# WHAT YOU ARE ASKED TO DO:
Pictures stay out; everything else in the listing below is to be restated word for word.

------ PROVIDED MATERIAL ------

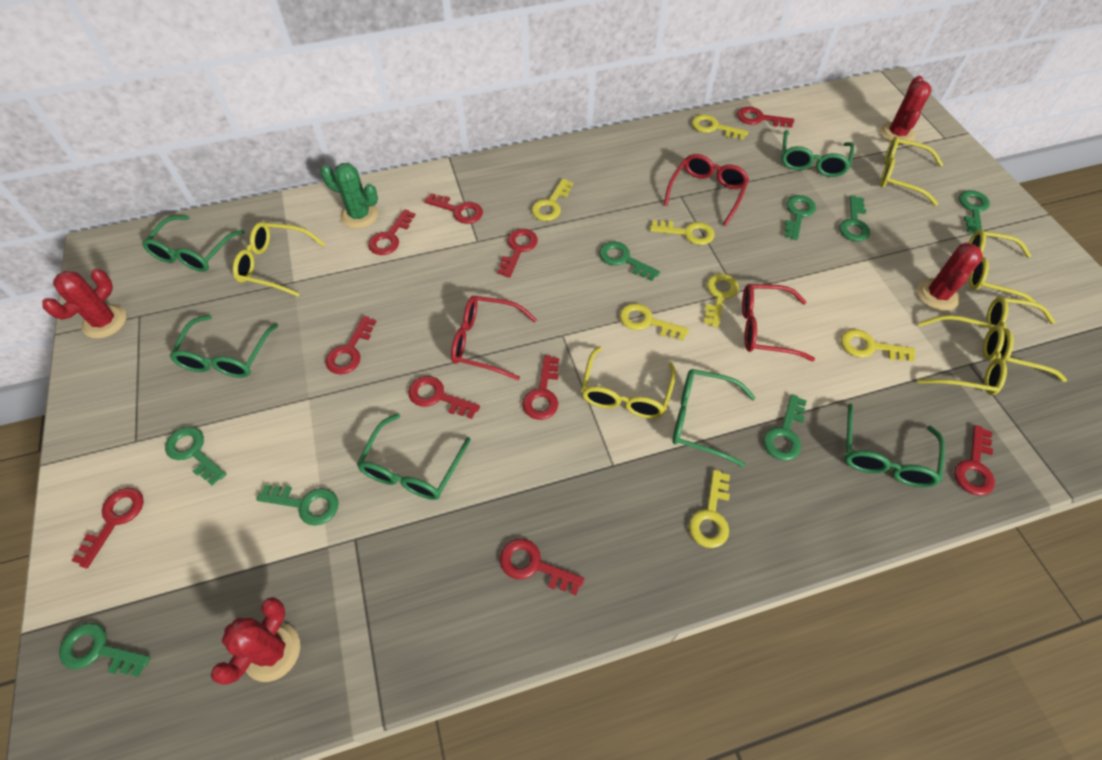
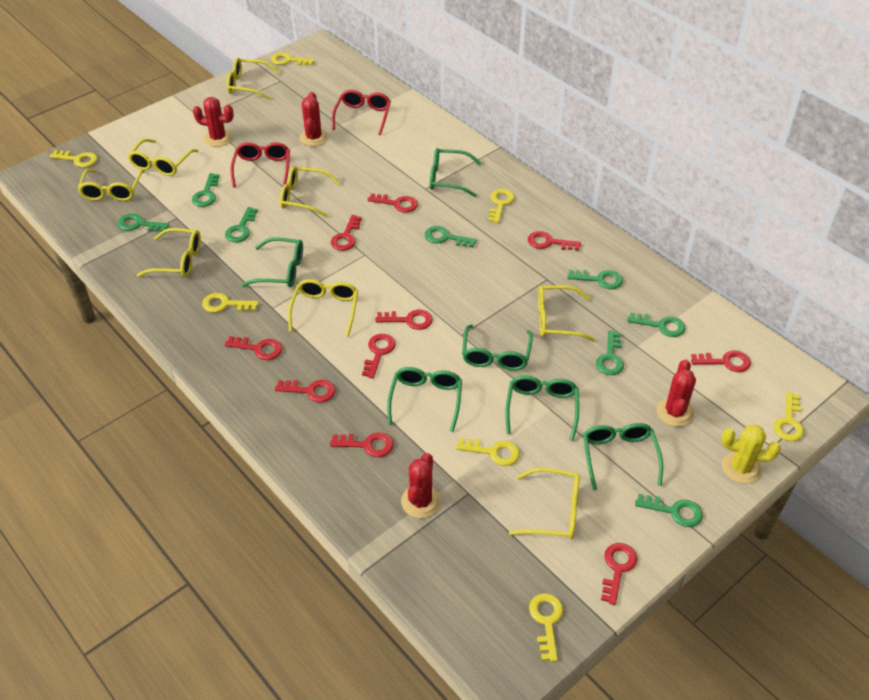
green cactus: 1 -> 0
red glasses: 3 -> 2
yellow cactus: 0 -> 1
yellow glasses: 6 -> 8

------

# EXPECTED ANSWER:
green cactus: 1 -> 0
red glasses: 3 -> 2
yellow cactus: 0 -> 1
yellow glasses: 6 -> 8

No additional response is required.